■ **What is expected**: Type again, exactly, the lines below from the start through the line that includes "turquoise pyramid [561,179,644,253]".

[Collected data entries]
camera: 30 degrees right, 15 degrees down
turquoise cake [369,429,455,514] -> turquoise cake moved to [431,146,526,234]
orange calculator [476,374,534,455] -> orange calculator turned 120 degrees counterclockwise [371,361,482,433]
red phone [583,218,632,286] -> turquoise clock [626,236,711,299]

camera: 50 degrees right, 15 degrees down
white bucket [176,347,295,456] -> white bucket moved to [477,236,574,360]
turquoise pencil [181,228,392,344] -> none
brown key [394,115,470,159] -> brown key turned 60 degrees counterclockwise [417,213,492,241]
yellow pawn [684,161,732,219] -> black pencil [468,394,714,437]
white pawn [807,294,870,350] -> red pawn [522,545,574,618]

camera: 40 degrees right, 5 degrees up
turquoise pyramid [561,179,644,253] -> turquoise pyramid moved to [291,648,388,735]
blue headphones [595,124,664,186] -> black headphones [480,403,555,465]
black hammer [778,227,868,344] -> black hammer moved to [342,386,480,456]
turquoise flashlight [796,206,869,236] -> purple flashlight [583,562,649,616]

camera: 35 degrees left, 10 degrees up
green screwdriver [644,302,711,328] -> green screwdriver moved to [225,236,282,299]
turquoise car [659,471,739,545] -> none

■ **Exercise solution**:
camera: 30 degrees right, 15 degrees down
turquoise cake [369,429,455,514] -> turquoise cake moved to [431,146,526,234]
orange calculator [476,374,534,455] -> orange calculator turned 120 degrees counterclockwise [371,361,482,433]
red phone [583,218,632,286] -> turquoise clock [626,236,711,299]

camera: 50 degrees right, 15 degrees down
white bucket [176,347,295,456] -> white bucket moved to [477,236,574,360]
turquoise pencil [181,228,392,344] -> none
brown key [394,115,470,159] -> brown key turned 60 degrees counterclockwise [417,213,492,241]
yellow pawn [684,161,732,219] -> black pencil [468,394,714,437]
white pawn [807,294,870,350] -> red pawn [522,545,574,618]

camera: 40 degrees right, 5 degrees up
turquoise pyramid [561,179,644,253] -> turquoise pyramid moved to [291,648,388,735]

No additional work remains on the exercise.